◆ **Before-and-after change data**

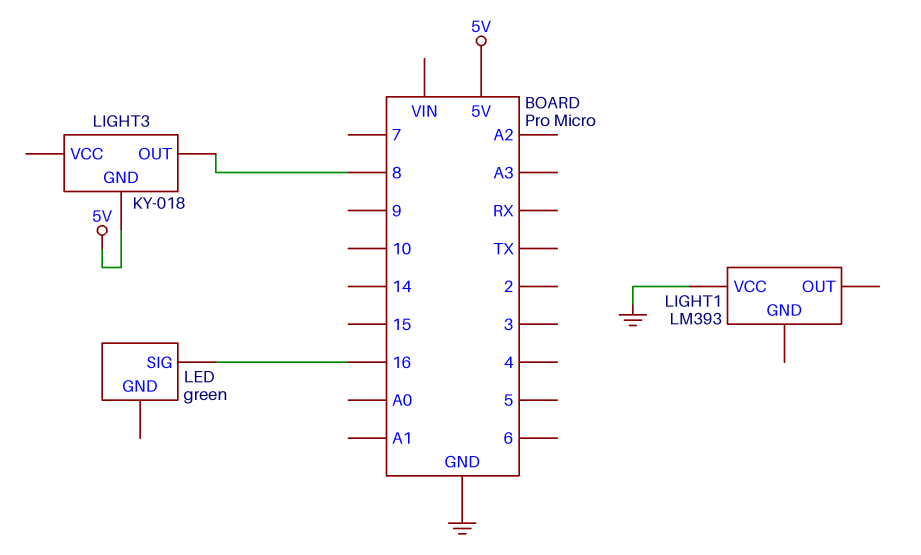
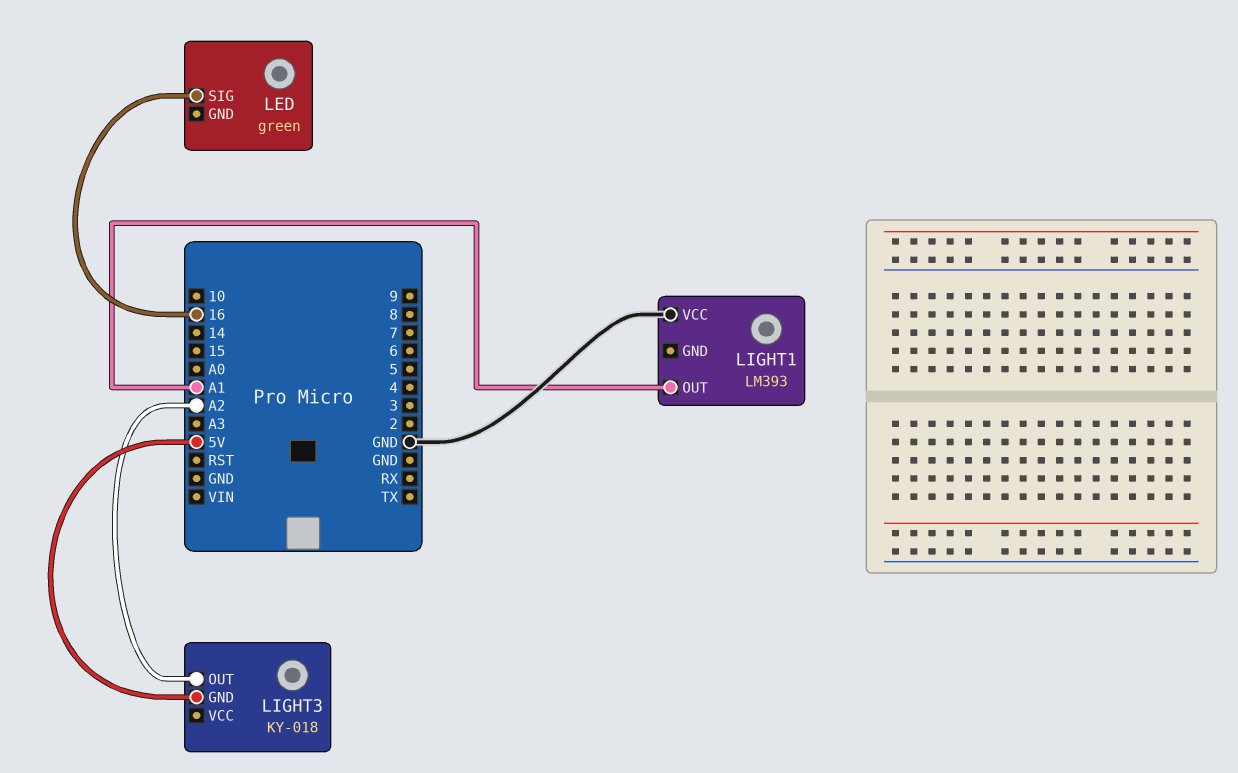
LIGHT1 pin OUT: none -> A1
LIGHT3 pin OUT: 8 -> A2

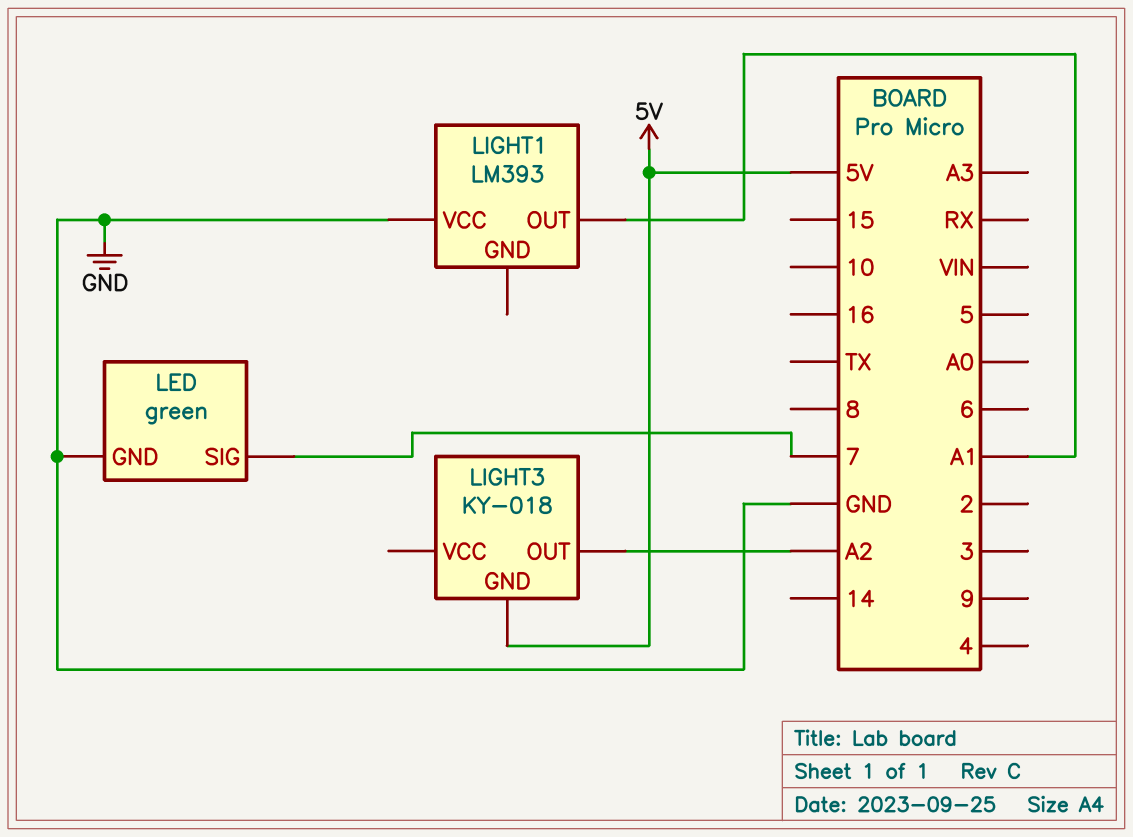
LED pin GND: none -> GND
LED pin SIG: 16 -> 7

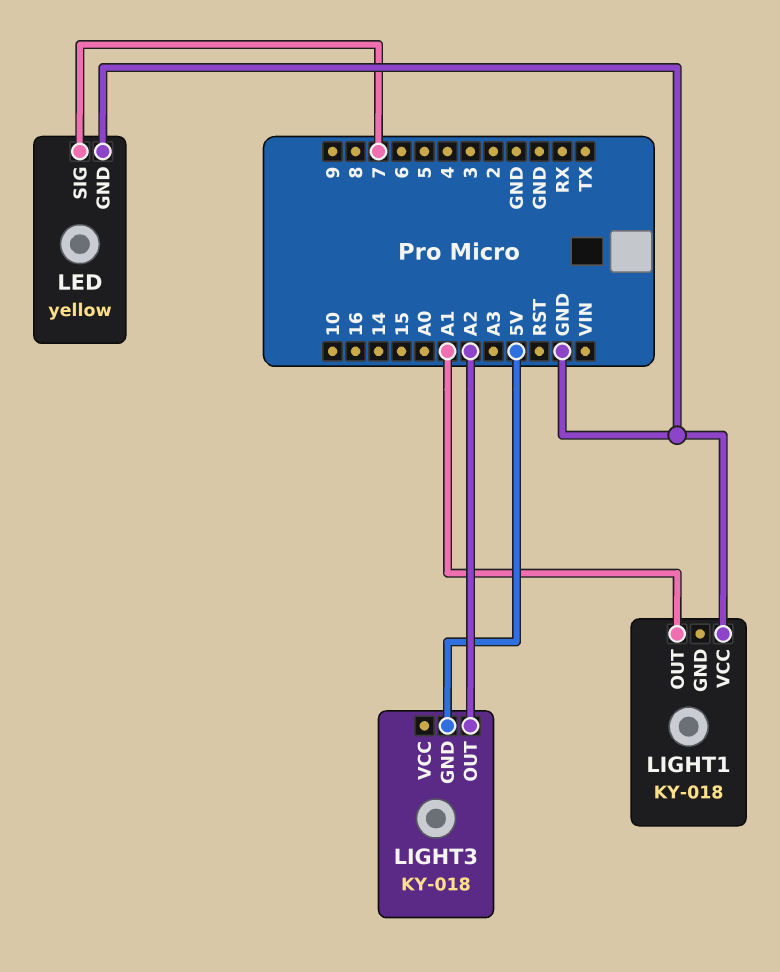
LED: green -> yellow
LIGHT1: LM393 -> KY-018

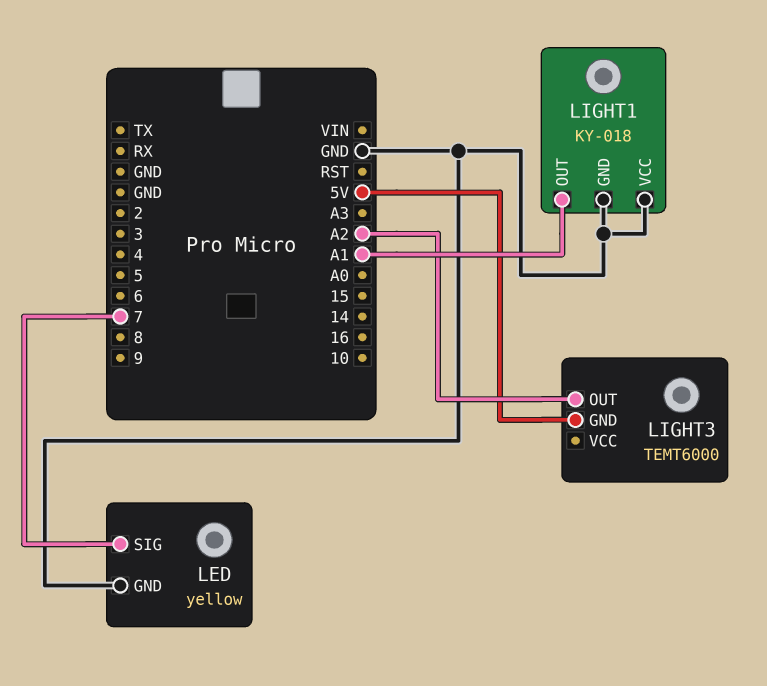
LIGHT1 pin GND: none -> GND
LIGHT3: KY-018 -> TEMT6000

◆ **Task objective**
Find every line in the records that uses the string "none", then copy it.

◆ **Finished exercise**
LIGHT1 pin OUT: none -> A1
LED pin GND: none -> GND
LIGHT1 pin GND: none -> GND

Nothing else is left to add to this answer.